— TRY IT —
Lines below that hold the word "rectangle" must be copied in full.

— Extracted records —
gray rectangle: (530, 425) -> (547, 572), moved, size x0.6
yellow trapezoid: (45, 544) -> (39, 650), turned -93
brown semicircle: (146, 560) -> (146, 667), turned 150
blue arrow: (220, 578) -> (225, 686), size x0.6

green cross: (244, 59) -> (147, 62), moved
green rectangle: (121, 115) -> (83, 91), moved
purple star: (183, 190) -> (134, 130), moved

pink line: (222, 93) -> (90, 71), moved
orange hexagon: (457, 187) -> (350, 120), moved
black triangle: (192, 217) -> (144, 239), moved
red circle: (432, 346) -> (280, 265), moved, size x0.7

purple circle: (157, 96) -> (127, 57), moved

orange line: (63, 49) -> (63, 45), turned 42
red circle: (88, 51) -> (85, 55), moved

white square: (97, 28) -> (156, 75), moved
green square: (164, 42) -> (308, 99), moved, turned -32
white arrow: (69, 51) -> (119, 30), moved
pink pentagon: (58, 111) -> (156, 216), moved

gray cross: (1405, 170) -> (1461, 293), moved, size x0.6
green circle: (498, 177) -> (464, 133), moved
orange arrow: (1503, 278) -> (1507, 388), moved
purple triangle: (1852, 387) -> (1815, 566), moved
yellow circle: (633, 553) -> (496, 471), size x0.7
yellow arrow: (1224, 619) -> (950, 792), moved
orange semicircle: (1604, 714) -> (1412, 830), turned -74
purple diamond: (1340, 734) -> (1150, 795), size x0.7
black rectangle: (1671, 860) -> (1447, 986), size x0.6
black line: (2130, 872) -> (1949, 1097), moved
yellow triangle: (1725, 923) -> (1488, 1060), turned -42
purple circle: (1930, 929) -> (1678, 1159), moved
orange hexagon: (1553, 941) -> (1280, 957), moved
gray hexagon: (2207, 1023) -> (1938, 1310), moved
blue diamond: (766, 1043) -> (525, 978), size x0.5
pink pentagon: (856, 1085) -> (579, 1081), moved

— ANSWER FOR THIS EXERCISE —
gray rectangle: (530, 425) -> (547, 572), moved, size x0.6
green rectangle: (121, 115) -> (83, 91), moved
black rectangle: (1671, 860) -> (1447, 986), size x0.6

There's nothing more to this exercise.